Prompt: Pictures do not belong in the copy; quote every entry below exactly.

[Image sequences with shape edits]
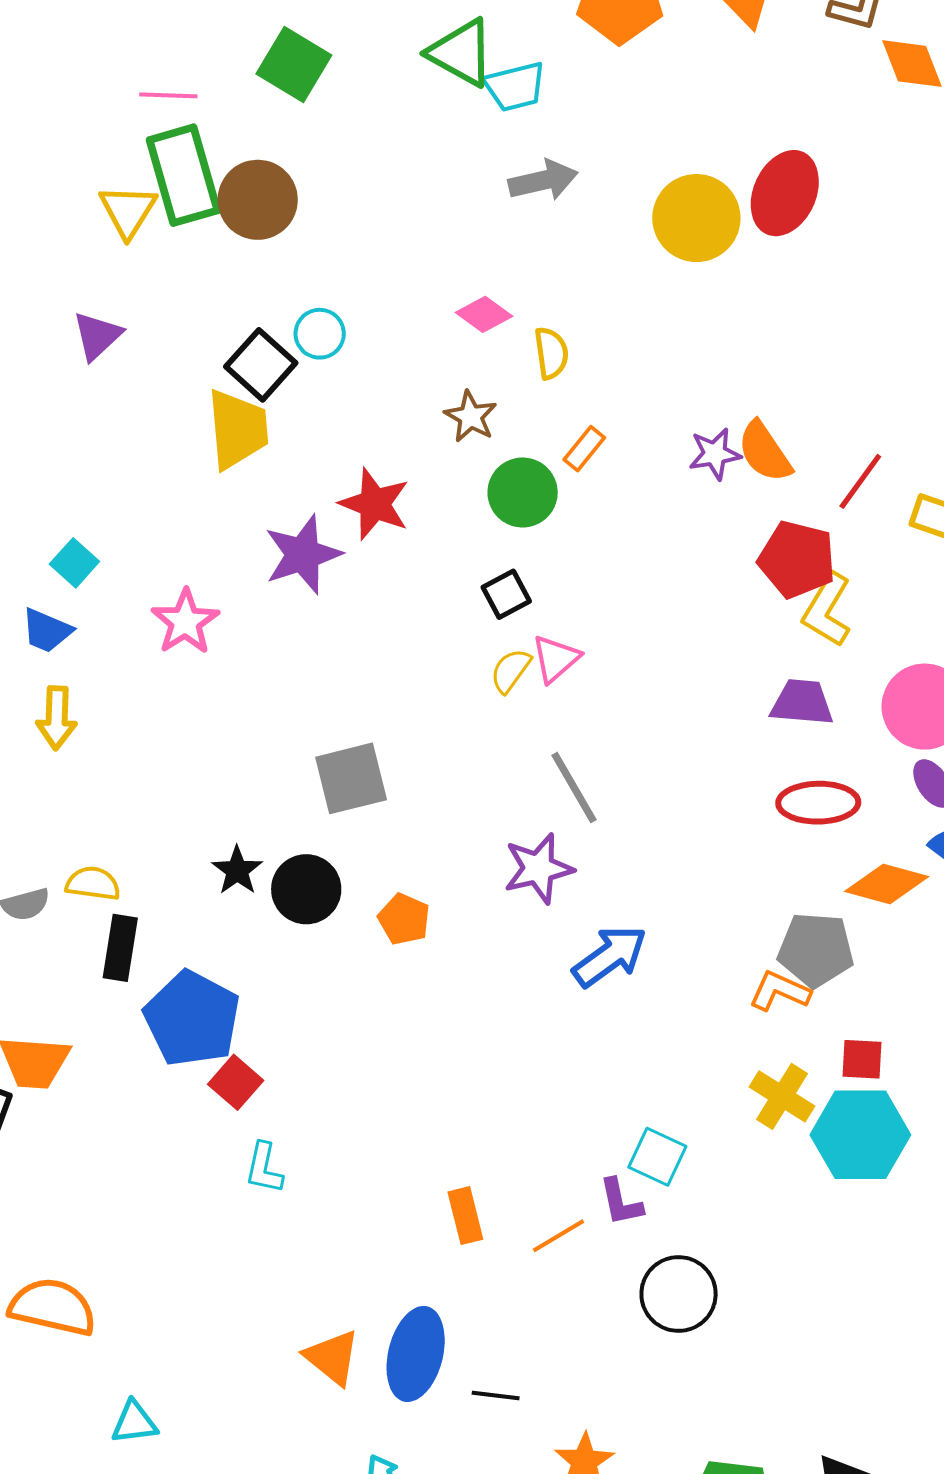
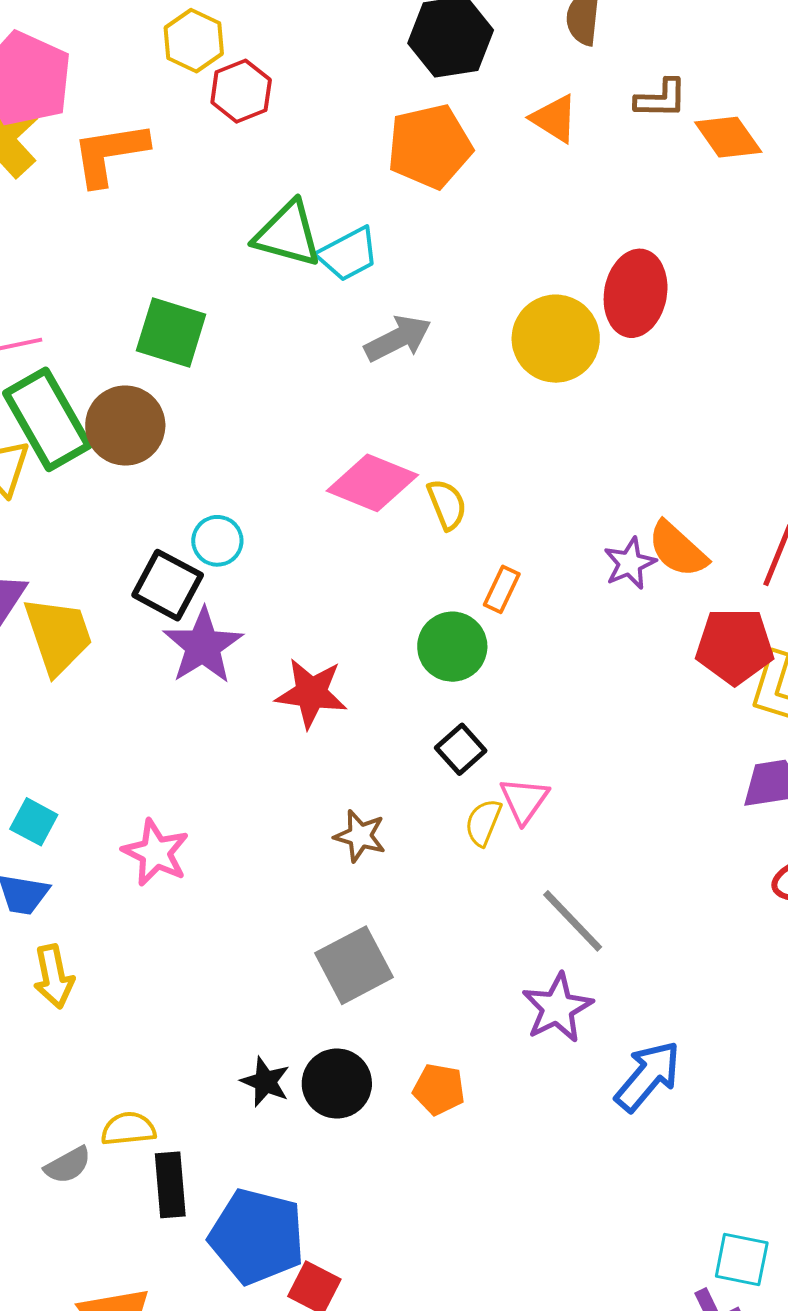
green square: (294, 65) -> (171, 332), moved
pink diamond: (484, 314) -> (372, 483), size x1.6
brown star: (471, 417) -> (360, 836), moved
yellow trapezoid: (238, 429) -> (58, 635), moved
purple star: (303, 555) -> (203, 646), moved

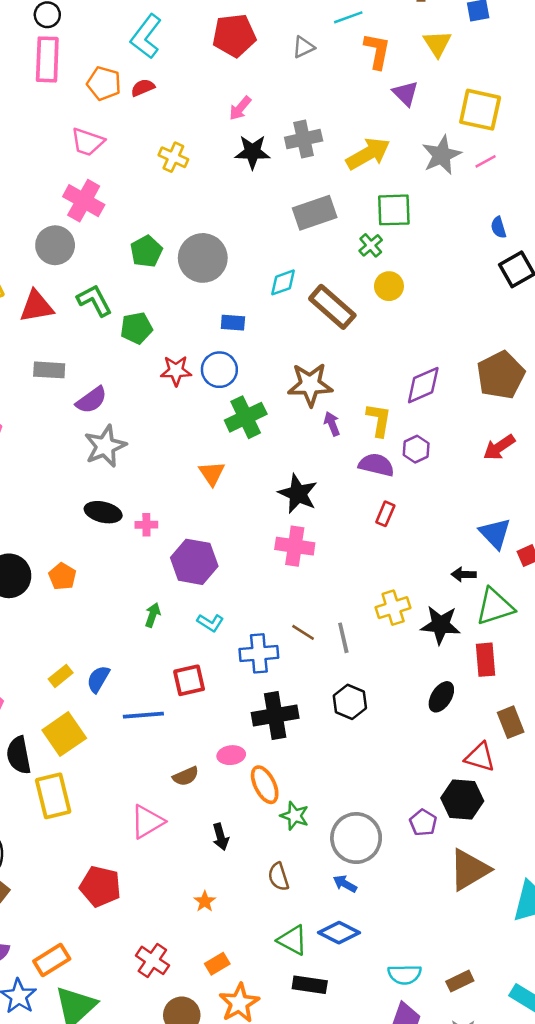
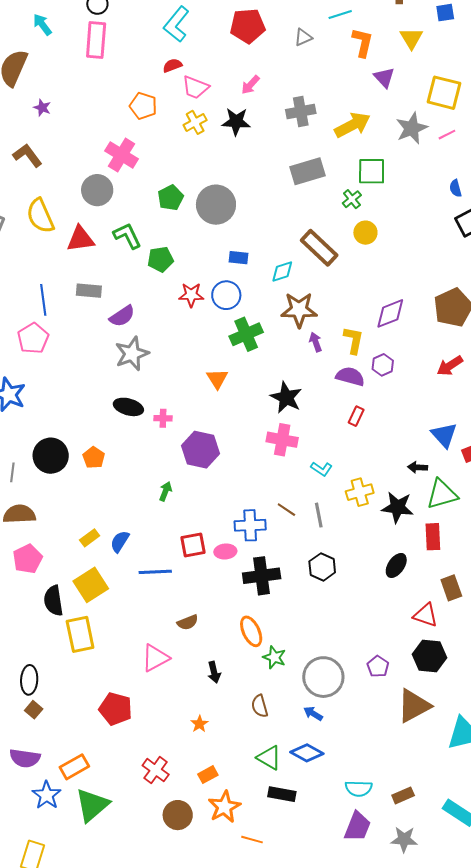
orange pentagon: (104, 83) -> (143, 106), moved
pink trapezoid: (88, 142) -> (195, 87), moved
black star: (252, 152) -> (236, 122), moved
yellow cross: (173, 157) -> (195, 122), turned 35
cyan diamond: (283, 282) -> (282, 272), moved
cyan L-shape: (210, 623) -> (322, 469), moved
pink ellipse: (231, 755) -> (225, 551), moved
black hexagon: (462, 799) -> (429, 656), moved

Task answer:
green square: (294, 65) -> (171, 332), moved
pink diamond: (484, 314) -> (372, 483), size x1.6
brown star: (471, 417) -> (360, 836), moved
yellow trapezoid: (238, 429) -> (58, 635), moved
purple star: (303, 555) -> (203, 646), moved

orange pentagon: (104, 83) -> (143, 106), moved
pink trapezoid: (88, 142) -> (195, 87), moved
black star: (252, 152) -> (236, 122), moved
yellow cross: (173, 157) -> (195, 122), turned 35
cyan diamond: (283, 282) -> (282, 272), moved
cyan L-shape: (210, 623) -> (322, 469), moved
pink ellipse: (231, 755) -> (225, 551), moved
black hexagon: (462, 799) -> (429, 656), moved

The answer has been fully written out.